**Required action:** Except for the pictures, write out all the records that follow exactly.

**Given data:**
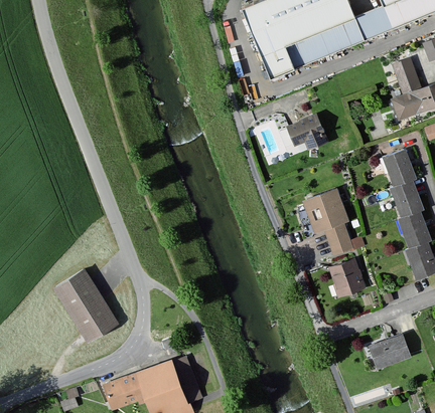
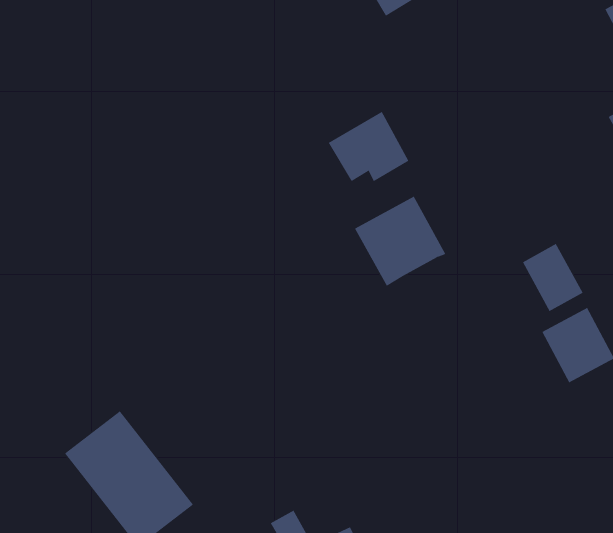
building: [283,111,325,148] -> [328,111,409,182]
building: [299,183,346,229] -> [354,196,446,287]

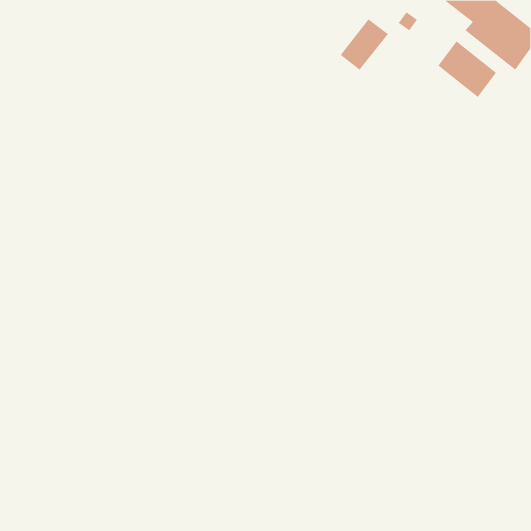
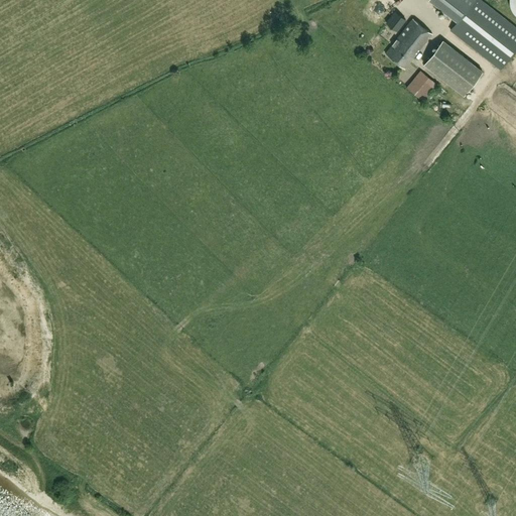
building: [340,18,389,70] -> [385,18,432,69]
building: none -> [406,70,436,100]

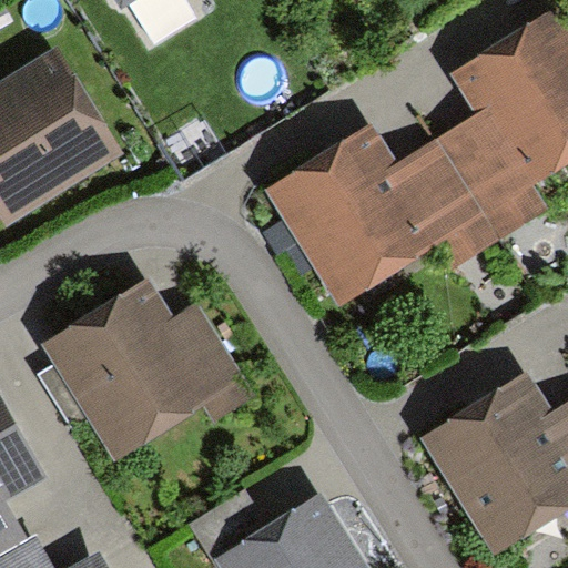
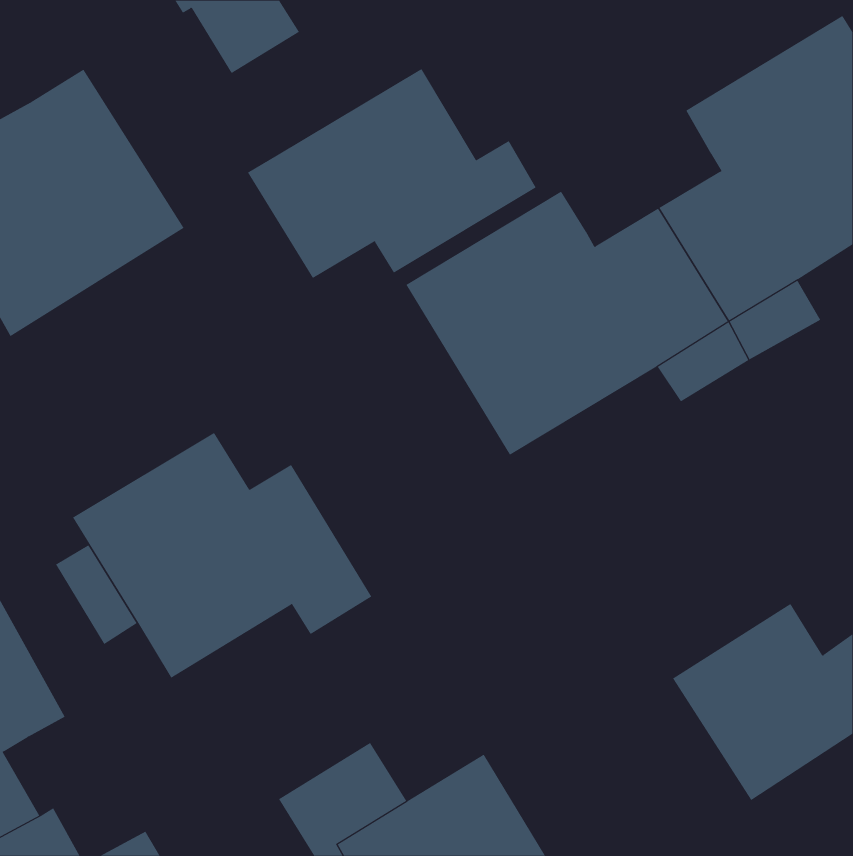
building: none -> [247,68,537,279]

**Written answer:**
building: [283,111,325,148] -> [328,111,409,182]
building: [299,183,346,229] -> [354,196,446,287]

building: [340,18,389,70] -> [385,18,432,69]
building: none -> [406,70,436,100]

building: none -> [247,68,537,279]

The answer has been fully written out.